=== Begin Enclosure ===

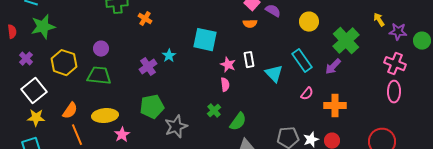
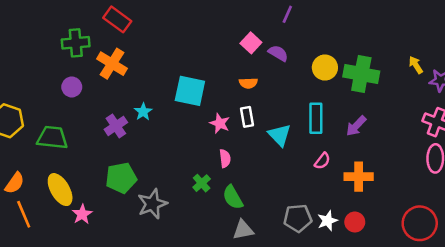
orange cross: (145, 19) -> (112, 64), size x1.6
orange semicircle: (250, 24) -> (248, 83), moved
green cross: (346, 41) -> (361, 74), moved, turned -36
purple circle: (101, 49) -> (72, 87), moved
cyan rectangle: (302, 61) -> (316, 118), turned 35
pink semicircle: (225, 85) -> (225, 158), moved
yellow ellipse: (105, 116) -> (60, 190), turned 65
green semicircle: (238, 122) -> (233, 197), turned 114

=== End Enclosure ===

PROBLEM REQUIREMENTS - Print the listing word for word but skip its pictures.

WRITTEN SOLUTION -
orange cross: (145, 19) -> (112, 64), size x1.6
orange semicircle: (250, 24) -> (248, 83), moved
green cross: (346, 41) -> (361, 74), moved, turned -36
purple circle: (101, 49) -> (72, 87), moved
cyan rectangle: (302, 61) -> (316, 118), turned 35
pink semicircle: (225, 85) -> (225, 158), moved
yellow ellipse: (105, 116) -> (60, 190), turned 65
green semicircle: (238, 122) -> (233, 197), turned 114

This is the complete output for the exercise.